DATA SUPPLIED:
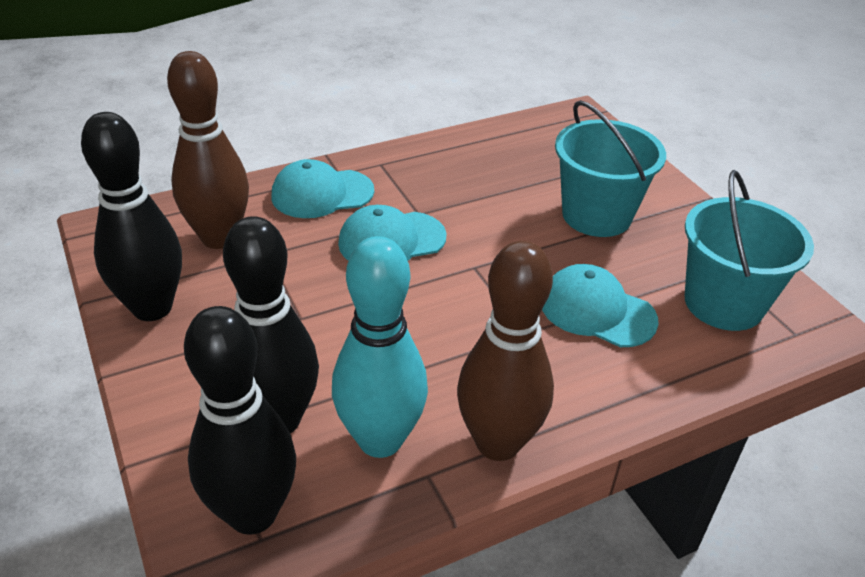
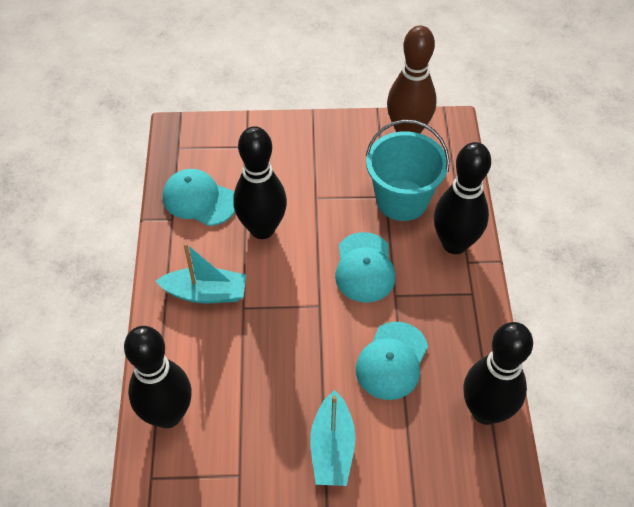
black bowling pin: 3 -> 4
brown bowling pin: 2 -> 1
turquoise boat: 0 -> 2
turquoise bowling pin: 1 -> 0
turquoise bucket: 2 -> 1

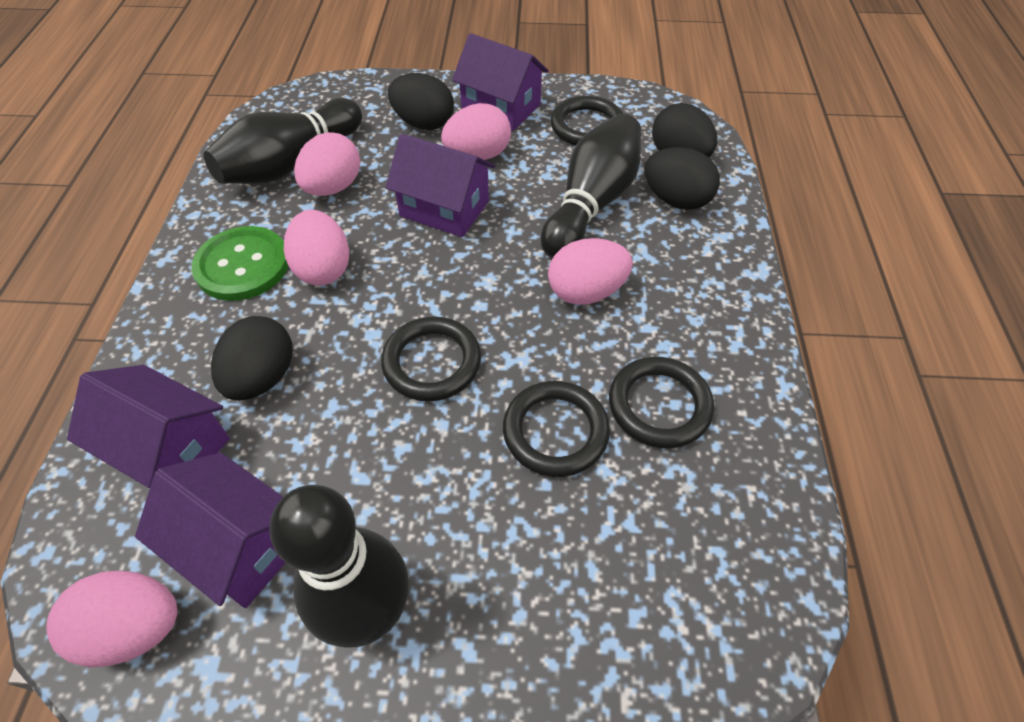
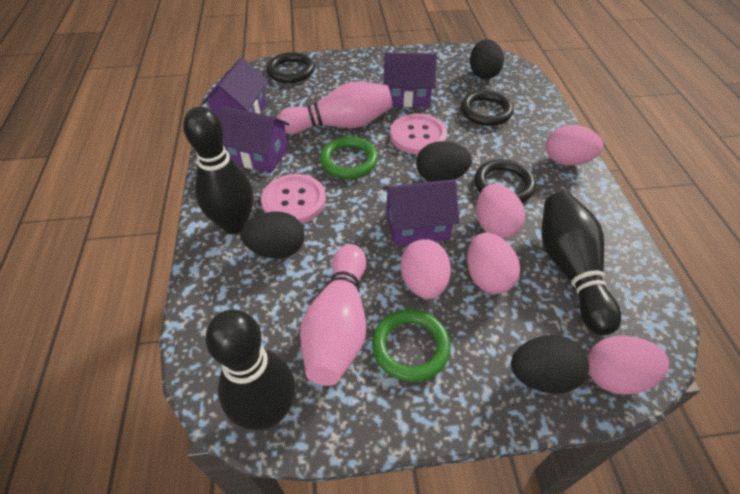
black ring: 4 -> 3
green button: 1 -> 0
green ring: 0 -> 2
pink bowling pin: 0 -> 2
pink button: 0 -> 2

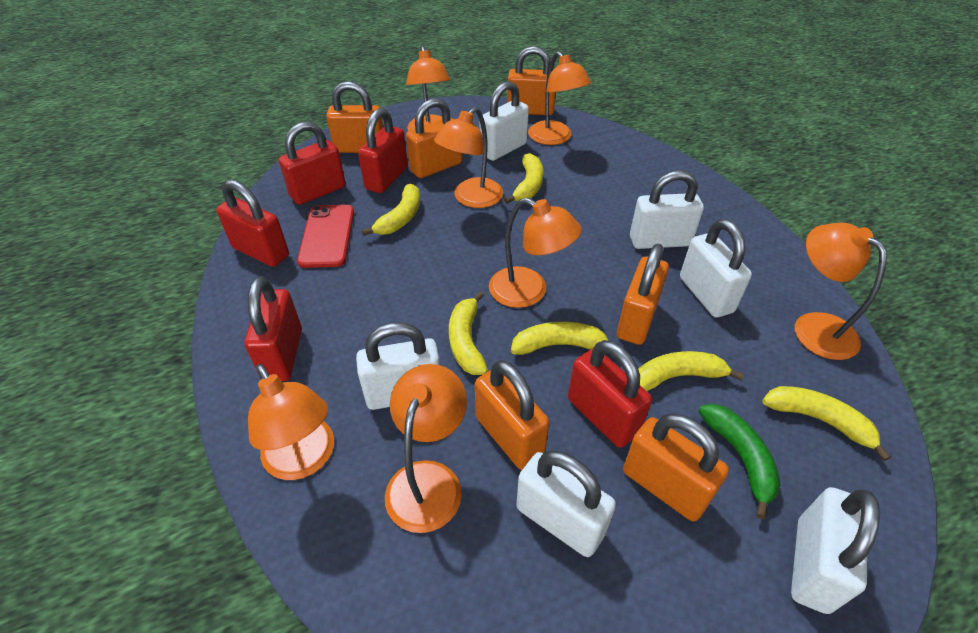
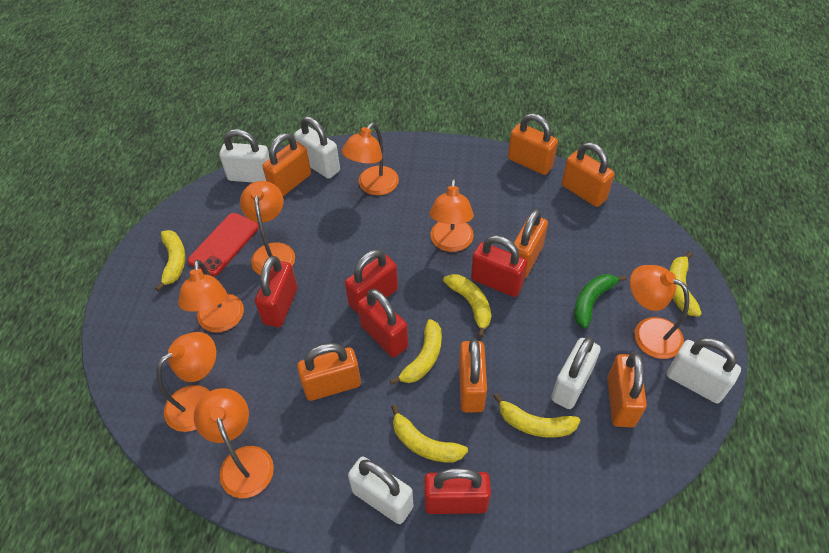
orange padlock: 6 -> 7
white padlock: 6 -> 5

==

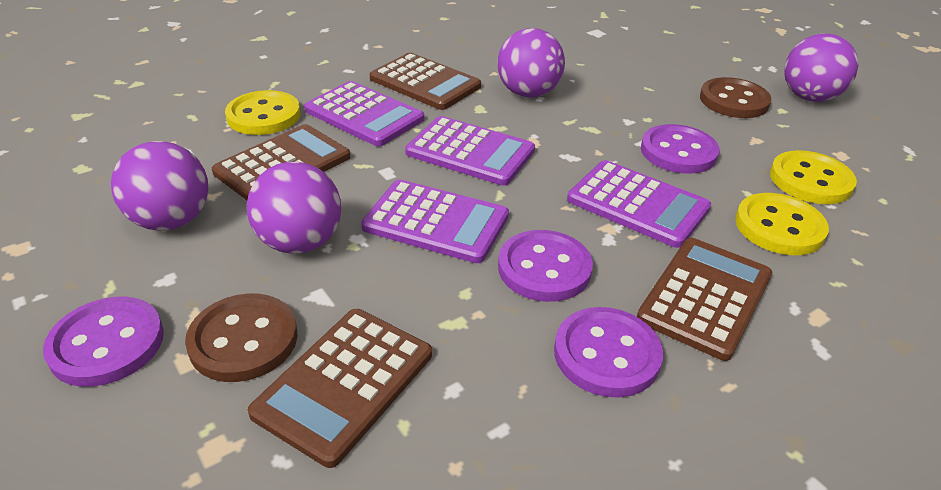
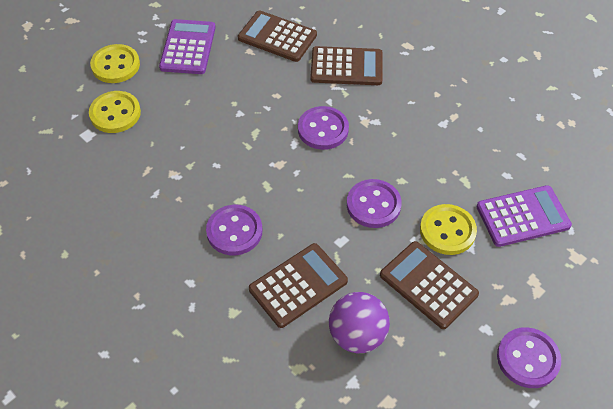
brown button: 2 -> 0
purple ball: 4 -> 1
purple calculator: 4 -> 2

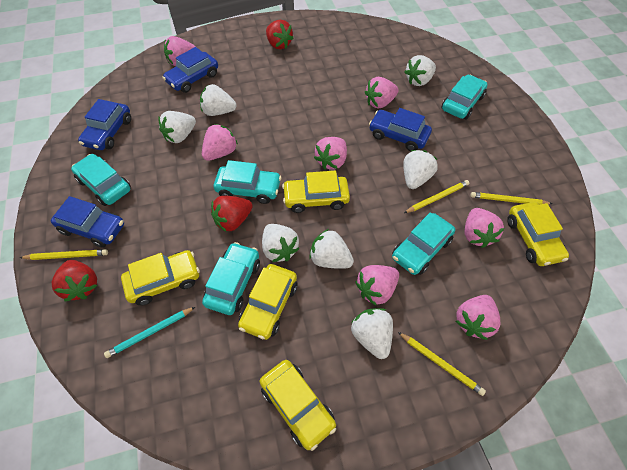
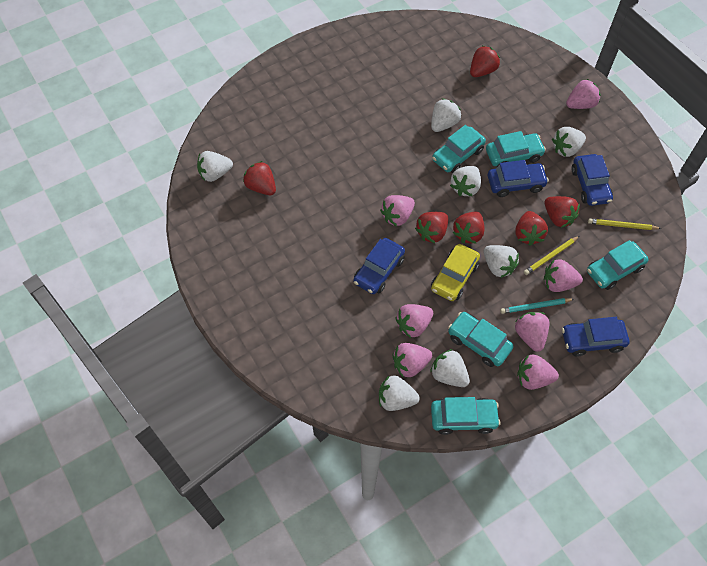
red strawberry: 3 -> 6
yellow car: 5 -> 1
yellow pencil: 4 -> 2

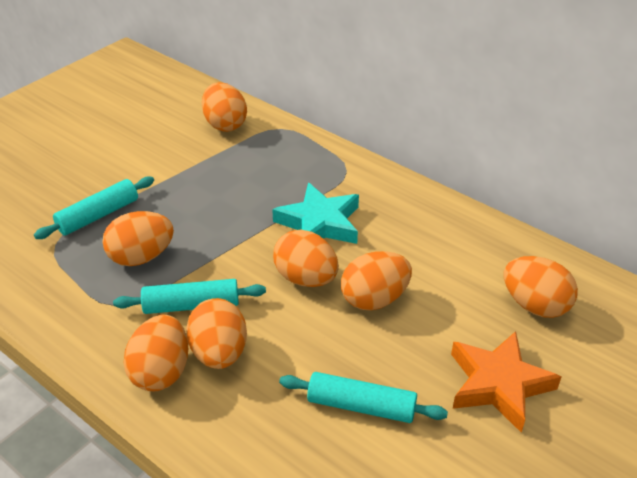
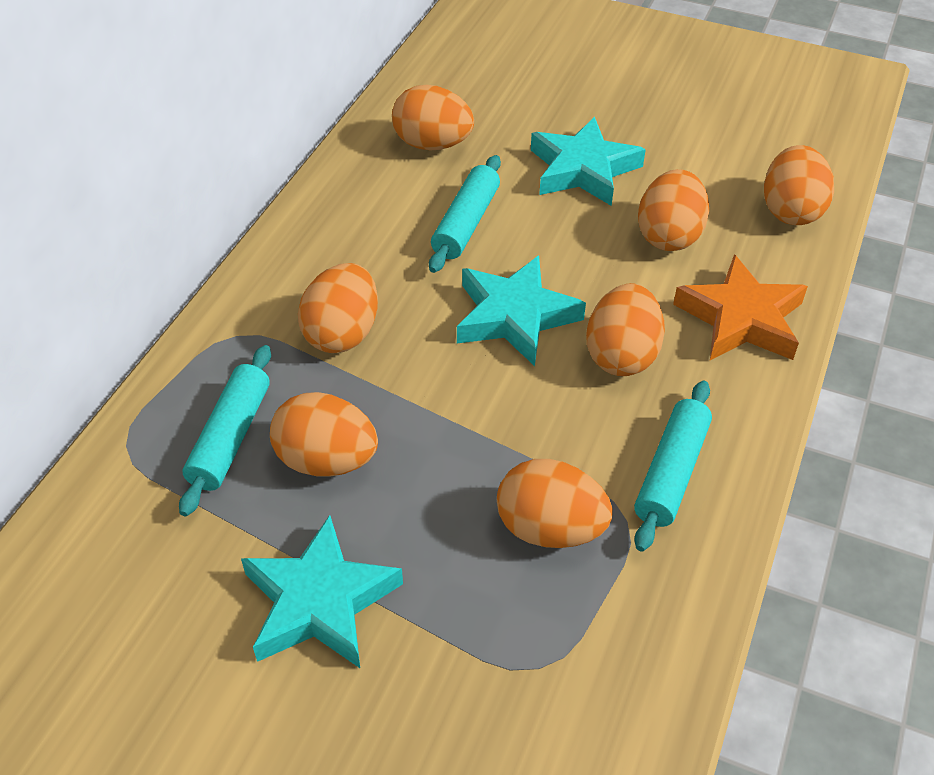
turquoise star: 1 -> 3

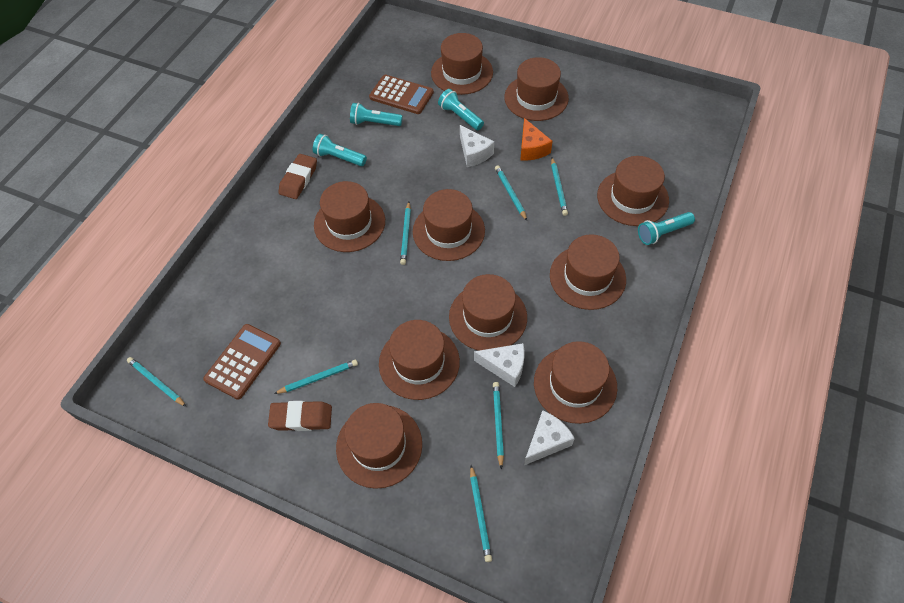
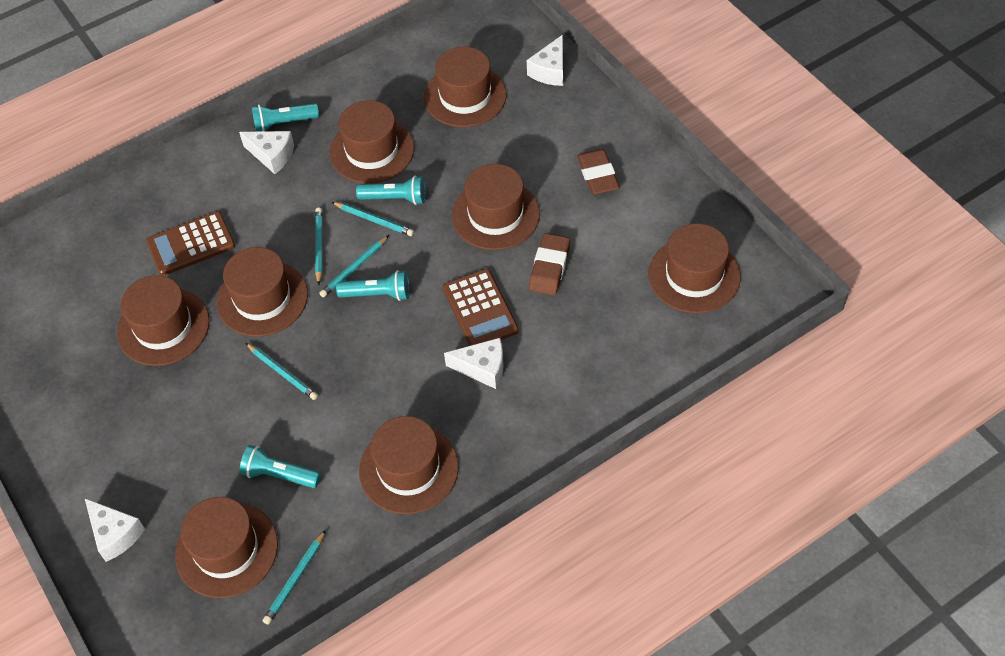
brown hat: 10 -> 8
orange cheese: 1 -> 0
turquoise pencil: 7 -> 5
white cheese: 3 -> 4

WHAT TO DO:
Beginning with the line above that has "black bowling pin: 3 -> 4" and going on through the line that has "white padlock: 6 -> 5", retype every line exactly and add nothing else; drop the pictures.

SOLUTION TO THIS PROBLEM:
black bowling pin: 3 -> 4
brown bowling pin: 2 -> 1
turquoise boat: 0 -> 2
turquoise bowling pin: 1 -> 0
turquoise bucket: 2 -> 1

black ring: 4 -> 3
green button: 1 -> 0
green ring: 0 -> 2
pink bowling pin: 0 -> 2
pink button: 0 -> 2

orange padlock: 6 -> 7
white padlock: 6 -> 5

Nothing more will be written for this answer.